▶ _Items from a dataset_:
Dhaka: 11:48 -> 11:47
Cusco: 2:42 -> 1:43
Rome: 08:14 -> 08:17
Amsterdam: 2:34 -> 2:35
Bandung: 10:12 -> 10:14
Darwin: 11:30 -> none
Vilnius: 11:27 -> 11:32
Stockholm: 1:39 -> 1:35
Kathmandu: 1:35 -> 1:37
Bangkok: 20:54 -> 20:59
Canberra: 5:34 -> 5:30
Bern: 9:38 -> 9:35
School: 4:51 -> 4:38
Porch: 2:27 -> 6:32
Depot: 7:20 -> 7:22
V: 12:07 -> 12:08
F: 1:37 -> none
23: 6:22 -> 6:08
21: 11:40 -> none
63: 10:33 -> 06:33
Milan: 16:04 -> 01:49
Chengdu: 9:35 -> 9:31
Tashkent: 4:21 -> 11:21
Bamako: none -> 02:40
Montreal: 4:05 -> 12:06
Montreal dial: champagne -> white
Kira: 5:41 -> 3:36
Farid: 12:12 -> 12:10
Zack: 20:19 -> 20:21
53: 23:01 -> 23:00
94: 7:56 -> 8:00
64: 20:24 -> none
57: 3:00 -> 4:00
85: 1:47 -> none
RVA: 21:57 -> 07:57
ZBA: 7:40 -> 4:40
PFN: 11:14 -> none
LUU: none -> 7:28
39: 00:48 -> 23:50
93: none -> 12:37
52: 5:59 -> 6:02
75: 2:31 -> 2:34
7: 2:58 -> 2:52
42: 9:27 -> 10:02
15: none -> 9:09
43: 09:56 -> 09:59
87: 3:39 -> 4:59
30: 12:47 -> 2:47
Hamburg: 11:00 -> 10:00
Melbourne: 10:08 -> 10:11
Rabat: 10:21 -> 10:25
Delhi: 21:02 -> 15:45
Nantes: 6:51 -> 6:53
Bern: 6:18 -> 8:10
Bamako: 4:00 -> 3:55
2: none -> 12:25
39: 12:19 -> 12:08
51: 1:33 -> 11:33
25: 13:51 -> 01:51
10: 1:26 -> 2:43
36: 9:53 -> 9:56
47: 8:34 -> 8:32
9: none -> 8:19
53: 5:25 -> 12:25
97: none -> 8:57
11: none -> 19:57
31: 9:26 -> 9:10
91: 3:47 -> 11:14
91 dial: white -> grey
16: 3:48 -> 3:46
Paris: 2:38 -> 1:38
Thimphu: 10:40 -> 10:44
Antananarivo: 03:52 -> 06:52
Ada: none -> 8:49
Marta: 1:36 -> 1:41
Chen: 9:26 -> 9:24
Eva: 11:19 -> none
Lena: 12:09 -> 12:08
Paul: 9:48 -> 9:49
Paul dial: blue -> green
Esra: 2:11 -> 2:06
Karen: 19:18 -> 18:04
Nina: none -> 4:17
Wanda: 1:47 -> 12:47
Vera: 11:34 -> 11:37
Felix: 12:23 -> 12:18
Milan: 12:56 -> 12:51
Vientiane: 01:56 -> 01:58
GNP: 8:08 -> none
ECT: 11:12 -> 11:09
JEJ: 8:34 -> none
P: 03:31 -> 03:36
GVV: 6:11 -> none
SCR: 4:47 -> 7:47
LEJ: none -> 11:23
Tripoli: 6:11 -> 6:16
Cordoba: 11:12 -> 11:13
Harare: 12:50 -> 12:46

▶ _WHAT THE TASK ASKS_: Identify each line of the listing above that contains the string "Montreal", and copy those lines.

▶ _TASK RESULT_:
Montreal: 4:05 -> 12:06
Montreal dial: champagne -> white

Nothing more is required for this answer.